#### [Requirement]
Copy out every line of the records below word for word, leaving out the pictures.

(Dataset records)

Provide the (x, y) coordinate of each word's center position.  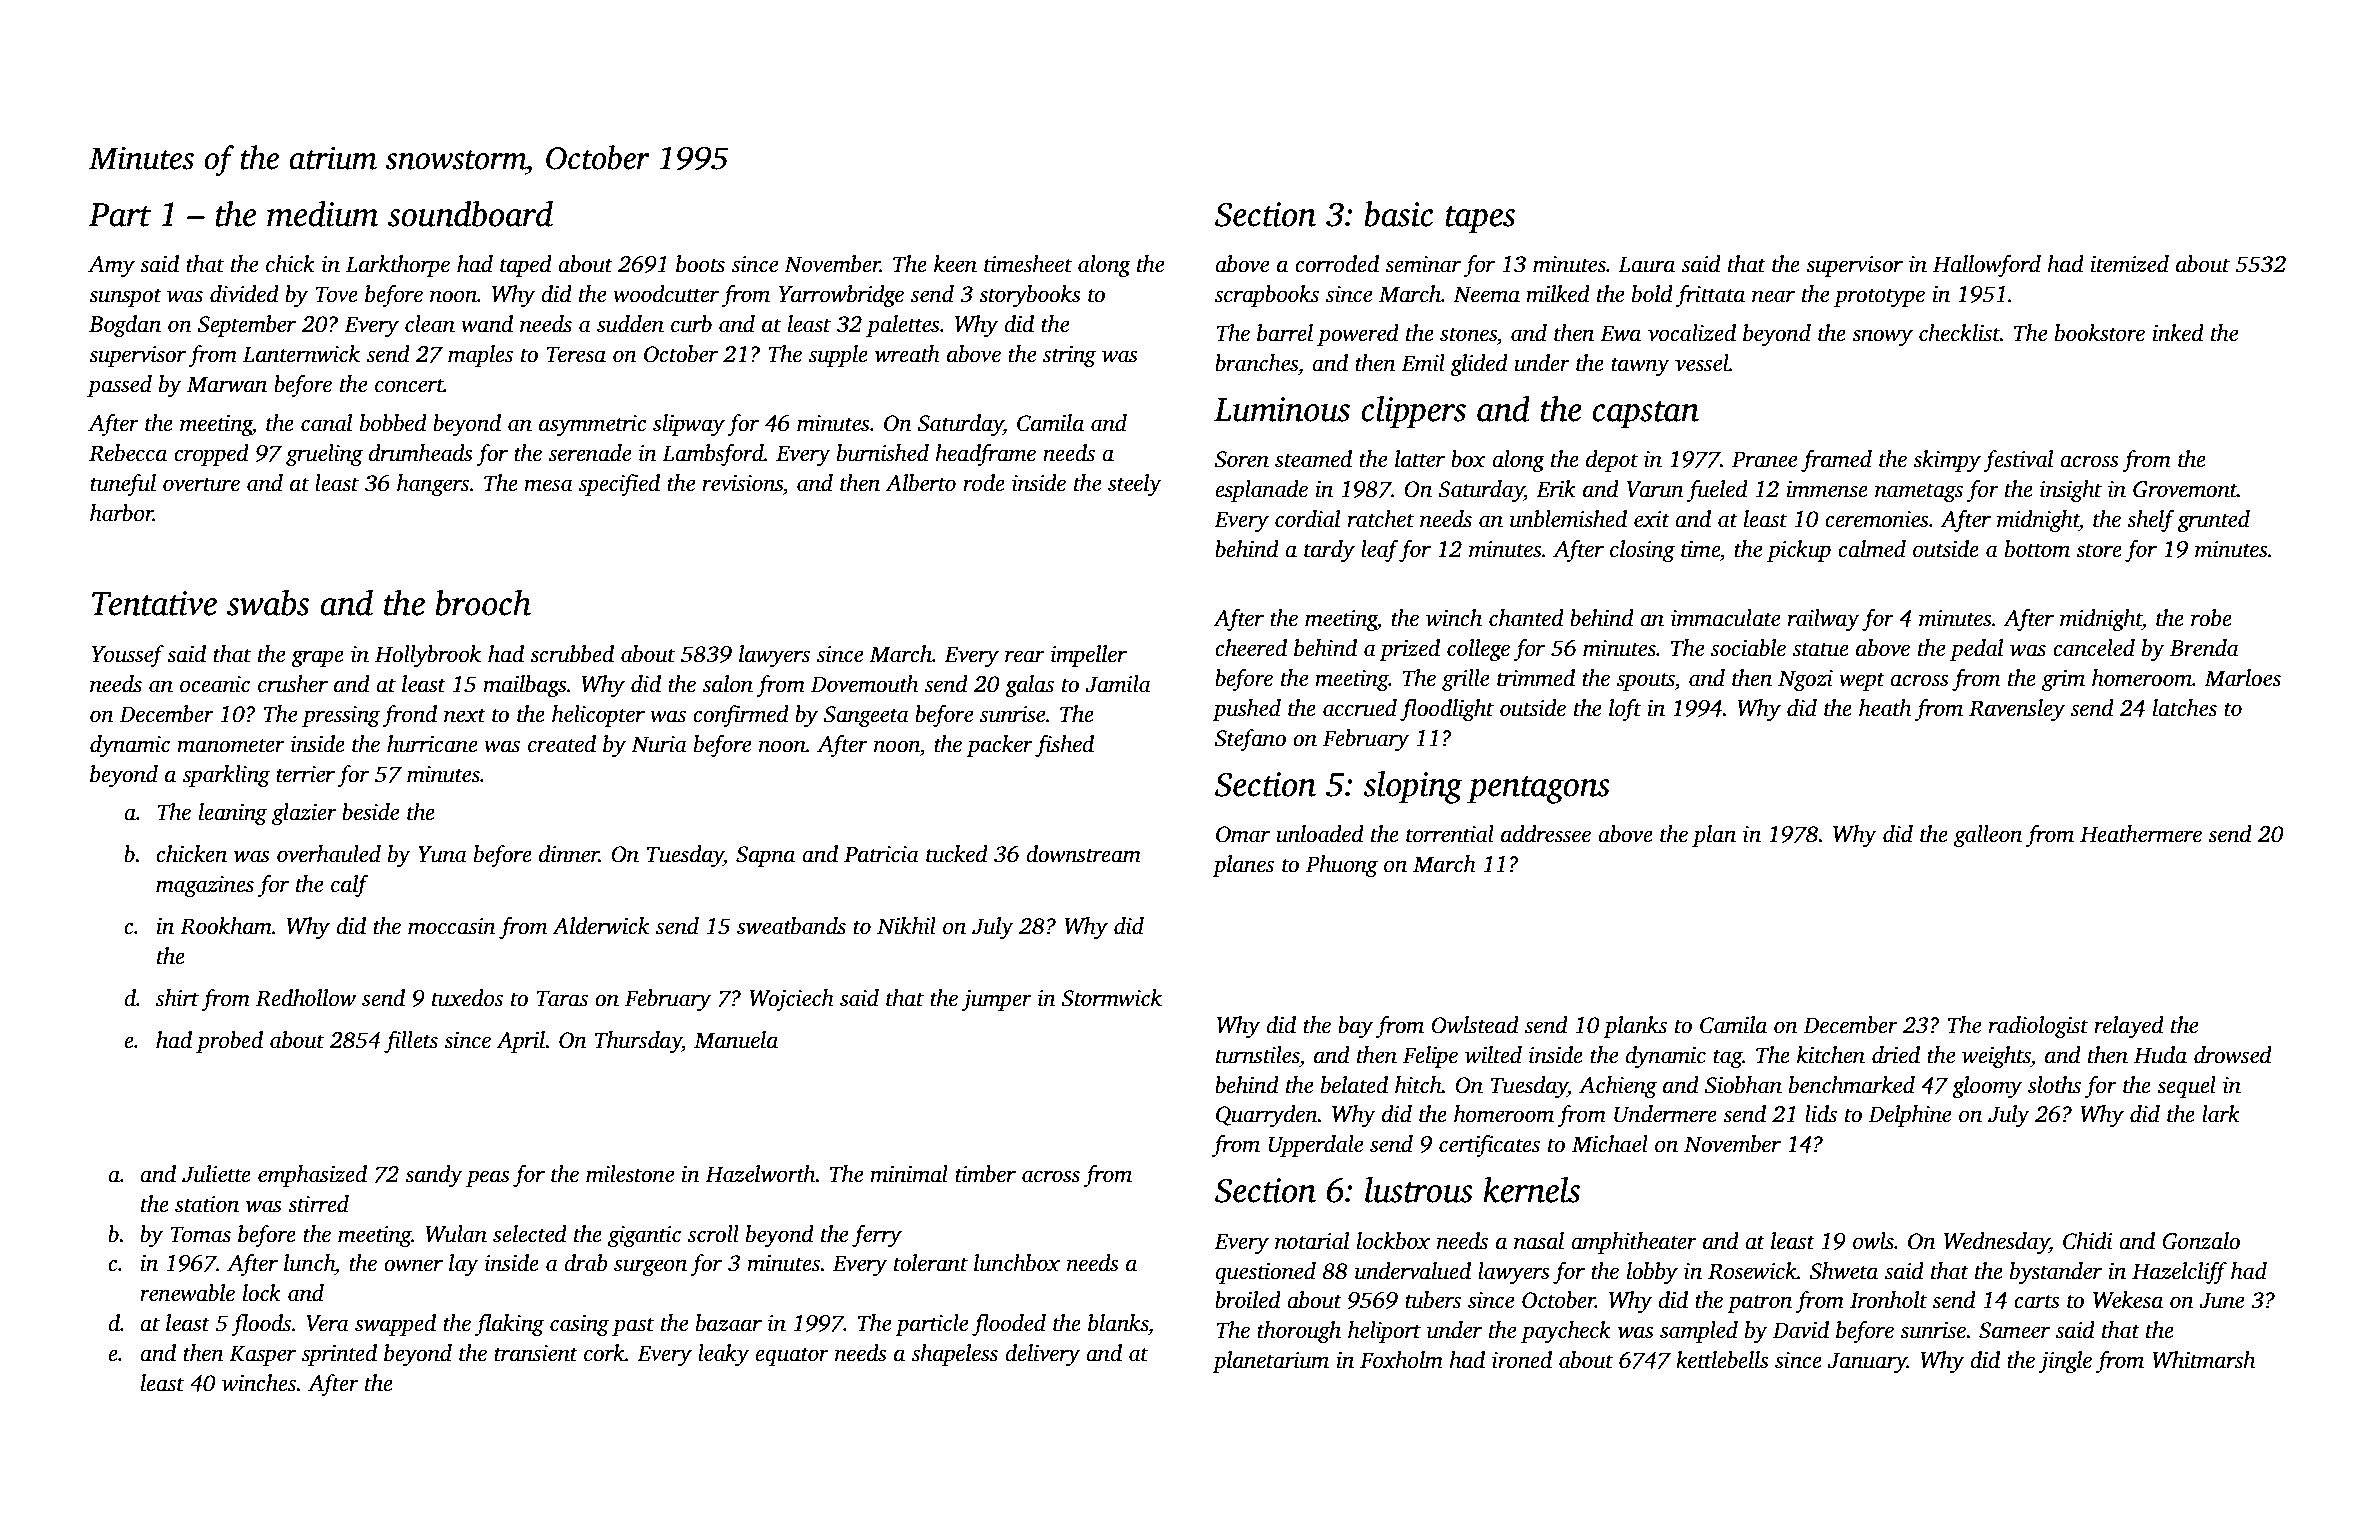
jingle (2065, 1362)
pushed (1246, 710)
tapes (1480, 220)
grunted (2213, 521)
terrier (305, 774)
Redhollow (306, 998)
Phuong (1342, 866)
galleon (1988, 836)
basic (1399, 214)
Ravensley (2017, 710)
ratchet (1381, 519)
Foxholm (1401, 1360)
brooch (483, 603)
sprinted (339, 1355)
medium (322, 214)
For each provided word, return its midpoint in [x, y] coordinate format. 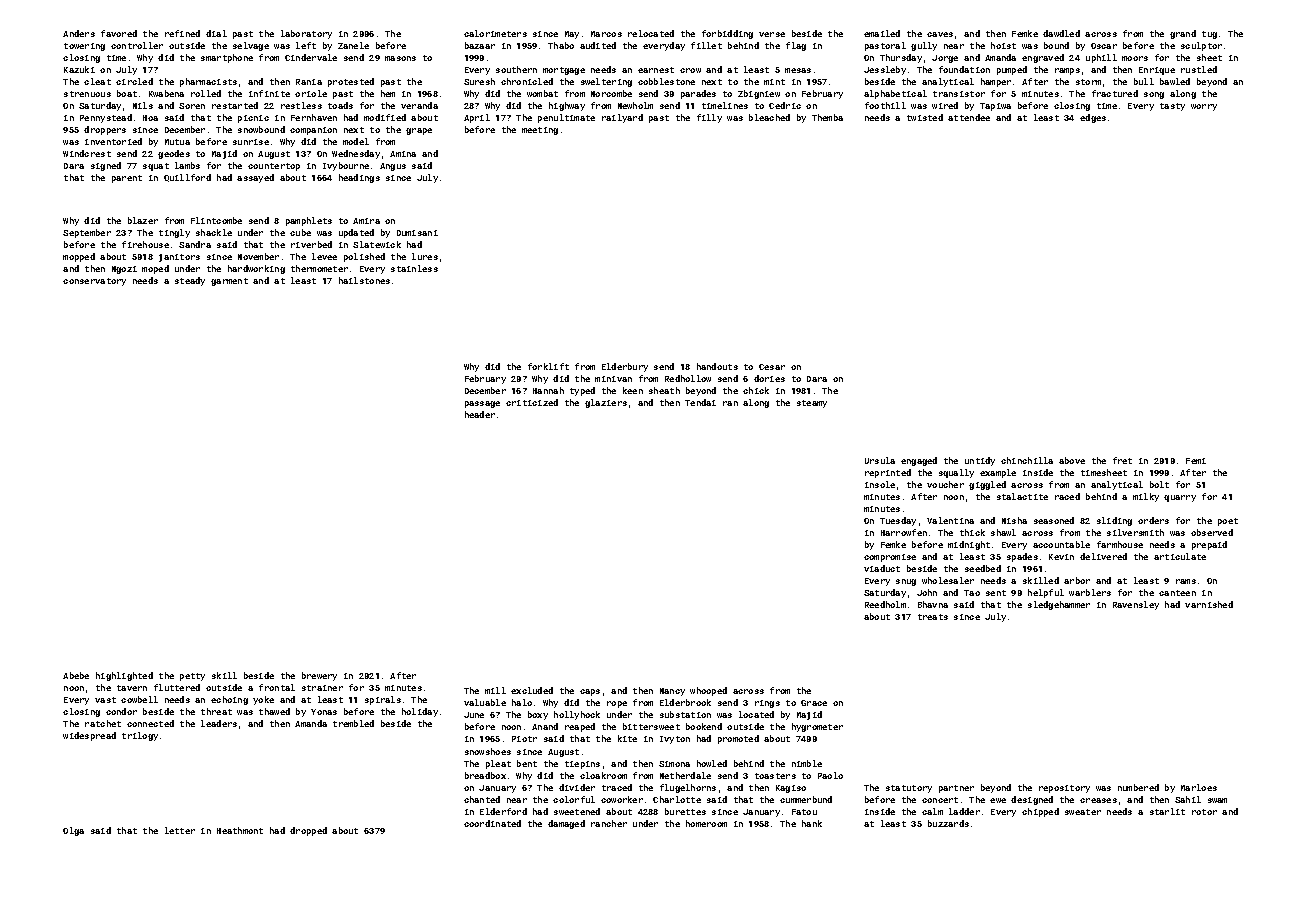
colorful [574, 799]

#### [Reply to the task]
Provide the (x, y) coordinate of each word's center position.  
jingle (2065, 1362)
pushed (1246, 710)
tapes (1480, 220)
grunted (2213, 521)
terrier (305, 774)
Redhollow (306, 998)
Phuong (1342, 866)
galleon (1988, 836)
basic (1399, 214)
Ravensley (2017, 710)
ratchet (1381, 519)
Foxholm (1401, 1360)
brooch (483, 603)
sprinted (339, 1355)
medium (322, 214)
For each provided word, return its midpoint in [x, y] coordinate format. 
colorful [574, 799]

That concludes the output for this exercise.